#### HOW TO COMPLETE THIS TASK:
The answer is a stretch of the material below, returned exactly: the line containing "Wallet: [202,434,276,508] ->", the line containing "western.xlsx: [763,647,793,684] ->", and all lines between.

#### ENTRIES SHOWN:
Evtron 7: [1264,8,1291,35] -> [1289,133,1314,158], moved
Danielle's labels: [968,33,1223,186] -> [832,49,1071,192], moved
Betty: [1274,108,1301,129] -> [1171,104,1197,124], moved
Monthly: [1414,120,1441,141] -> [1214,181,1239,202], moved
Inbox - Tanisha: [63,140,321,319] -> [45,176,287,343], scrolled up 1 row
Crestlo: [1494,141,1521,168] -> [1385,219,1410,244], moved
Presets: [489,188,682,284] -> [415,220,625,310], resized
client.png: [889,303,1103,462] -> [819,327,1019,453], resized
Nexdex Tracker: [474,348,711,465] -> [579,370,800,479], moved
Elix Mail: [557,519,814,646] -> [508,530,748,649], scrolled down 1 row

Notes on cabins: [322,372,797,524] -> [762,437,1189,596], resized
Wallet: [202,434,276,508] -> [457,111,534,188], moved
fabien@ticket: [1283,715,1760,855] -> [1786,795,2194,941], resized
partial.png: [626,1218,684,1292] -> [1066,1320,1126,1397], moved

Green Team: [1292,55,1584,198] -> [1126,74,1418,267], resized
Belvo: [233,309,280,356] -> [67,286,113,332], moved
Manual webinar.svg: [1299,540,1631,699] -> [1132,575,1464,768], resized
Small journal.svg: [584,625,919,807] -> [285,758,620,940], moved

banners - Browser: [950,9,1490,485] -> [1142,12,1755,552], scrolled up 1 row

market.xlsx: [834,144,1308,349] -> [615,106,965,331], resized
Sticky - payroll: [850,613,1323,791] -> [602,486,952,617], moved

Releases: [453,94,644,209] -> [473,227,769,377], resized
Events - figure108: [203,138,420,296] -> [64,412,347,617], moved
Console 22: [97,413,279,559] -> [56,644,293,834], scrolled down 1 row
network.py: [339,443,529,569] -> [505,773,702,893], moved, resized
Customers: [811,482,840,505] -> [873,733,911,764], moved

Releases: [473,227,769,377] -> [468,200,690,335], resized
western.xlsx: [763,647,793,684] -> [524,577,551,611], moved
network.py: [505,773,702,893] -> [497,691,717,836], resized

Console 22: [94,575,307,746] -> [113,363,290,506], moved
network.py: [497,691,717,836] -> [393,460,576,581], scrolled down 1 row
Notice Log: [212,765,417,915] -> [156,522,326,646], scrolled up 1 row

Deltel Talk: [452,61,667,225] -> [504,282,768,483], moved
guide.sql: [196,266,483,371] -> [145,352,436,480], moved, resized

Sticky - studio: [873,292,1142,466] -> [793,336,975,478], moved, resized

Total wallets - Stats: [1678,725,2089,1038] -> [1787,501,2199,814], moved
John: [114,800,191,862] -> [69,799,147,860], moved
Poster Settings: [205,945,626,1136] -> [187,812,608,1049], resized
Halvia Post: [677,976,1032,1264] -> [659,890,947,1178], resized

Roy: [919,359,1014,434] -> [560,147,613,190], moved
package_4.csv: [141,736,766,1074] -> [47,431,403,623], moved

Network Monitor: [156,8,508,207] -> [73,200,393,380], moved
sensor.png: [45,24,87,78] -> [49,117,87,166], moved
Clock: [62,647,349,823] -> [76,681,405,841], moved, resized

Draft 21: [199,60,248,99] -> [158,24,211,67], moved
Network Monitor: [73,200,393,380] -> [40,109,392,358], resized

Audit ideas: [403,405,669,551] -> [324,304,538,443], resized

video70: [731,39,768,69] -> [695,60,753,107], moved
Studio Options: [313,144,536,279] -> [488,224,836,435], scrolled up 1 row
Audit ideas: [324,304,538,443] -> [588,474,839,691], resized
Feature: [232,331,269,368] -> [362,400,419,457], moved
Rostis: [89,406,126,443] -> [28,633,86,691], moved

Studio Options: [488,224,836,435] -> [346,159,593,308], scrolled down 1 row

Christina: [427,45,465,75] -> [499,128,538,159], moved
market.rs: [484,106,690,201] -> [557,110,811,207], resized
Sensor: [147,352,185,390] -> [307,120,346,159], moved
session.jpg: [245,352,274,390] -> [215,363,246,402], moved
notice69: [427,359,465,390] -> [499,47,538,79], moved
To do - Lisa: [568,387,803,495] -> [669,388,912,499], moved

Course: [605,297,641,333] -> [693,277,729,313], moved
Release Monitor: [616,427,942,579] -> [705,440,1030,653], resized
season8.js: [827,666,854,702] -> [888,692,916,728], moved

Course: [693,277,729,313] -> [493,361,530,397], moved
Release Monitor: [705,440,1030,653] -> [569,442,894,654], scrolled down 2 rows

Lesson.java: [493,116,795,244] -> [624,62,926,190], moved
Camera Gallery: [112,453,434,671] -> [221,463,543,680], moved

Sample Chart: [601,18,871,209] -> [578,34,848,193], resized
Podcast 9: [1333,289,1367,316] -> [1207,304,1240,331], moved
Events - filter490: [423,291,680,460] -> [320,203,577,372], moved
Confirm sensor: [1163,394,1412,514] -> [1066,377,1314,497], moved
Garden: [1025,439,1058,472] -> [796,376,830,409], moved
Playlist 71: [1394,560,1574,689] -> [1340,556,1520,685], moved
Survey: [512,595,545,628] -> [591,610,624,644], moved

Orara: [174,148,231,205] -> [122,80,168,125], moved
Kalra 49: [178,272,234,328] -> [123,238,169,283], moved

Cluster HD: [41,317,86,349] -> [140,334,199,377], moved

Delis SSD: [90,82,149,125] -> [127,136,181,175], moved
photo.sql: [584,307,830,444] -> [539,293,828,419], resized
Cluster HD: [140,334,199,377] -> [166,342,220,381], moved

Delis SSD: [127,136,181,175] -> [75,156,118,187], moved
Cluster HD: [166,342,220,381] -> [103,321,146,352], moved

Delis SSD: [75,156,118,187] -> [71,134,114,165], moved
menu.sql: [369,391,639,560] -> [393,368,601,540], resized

#### ANSWER SECTION:
Wallet: [202,434,276,508] -> [457,111,534,188], moved
fabien@ticket: [1283,715,1760,855] -> [1786,795,2194,941], resized
partial.png: [626,1218,684,1292] -> [1066,1320,1126,1397], moved

Green Team: [1292,55,1584,198] -> [1126,74,1418,267], resized
Belvo: [233,309,280,356] -> [67,286,113,332], moved
Manual webinar.svg: [1299,540,1631,699] -> [1132,575,1464,768], resized
Small journal.svg: [584,625,919,807] -> [285,758,620,940], moved

banners - Browser: [950,9,1490,485] -> [1142,12,1755,552], scrolled up 1 row

market.xlsx: [834,144,1308,349] -> [615,106,965,331], resized
Sticky - payroll: [850,613,1323,791] -> [602,486,952,617], moved

Releases: [453,94,644,209] -> [473,227,769,377], resized
Events - figure108: [203,138,420,296] -> [64,412,347,617], moved
Console 22: [97,413,279,559] -> [56,644,293,834], scrolled down 1 row
network.py: [339,443,529,569] -> [505,773,702,893], moved, resized
Customers: [811,482,840,505] -> [873,733,911,764], moved

Releases: [473,227,769,377] -> [468,200,690,335], resized
western.xlsx: [763,647,793,684] -> [524,577,551,611], moved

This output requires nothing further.